Data segment
::::

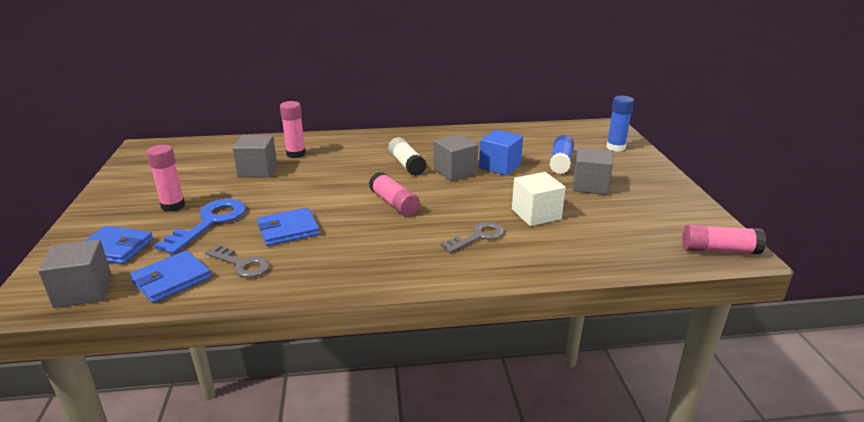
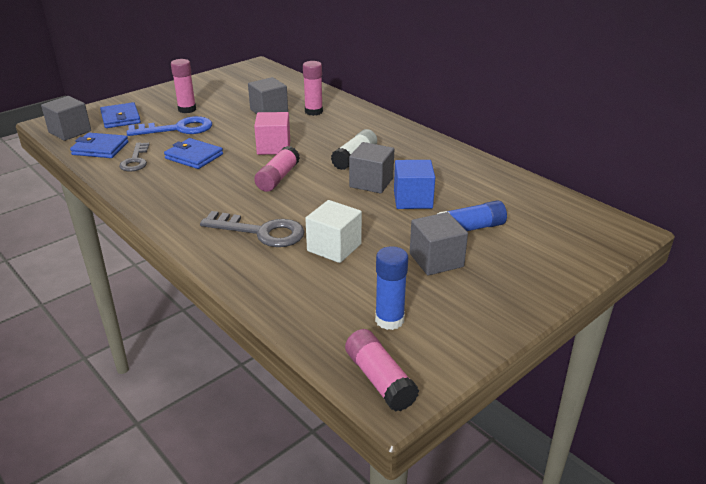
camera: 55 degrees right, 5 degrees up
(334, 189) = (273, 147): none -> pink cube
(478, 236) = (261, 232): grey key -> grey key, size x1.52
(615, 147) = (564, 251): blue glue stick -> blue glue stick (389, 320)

::::

Exercise requirements
Print all data above verbatim, except pictures.

Exercise response
camera: 55 degrees right, 5 degrees up
(334, 189) = (273, 147): none -> pink cube
(478, 236) = (261, 232): grey key -> grey key, size x1.52
(615, 147) = (564, 251): blue glue stick -> blue glue stick (389, 320)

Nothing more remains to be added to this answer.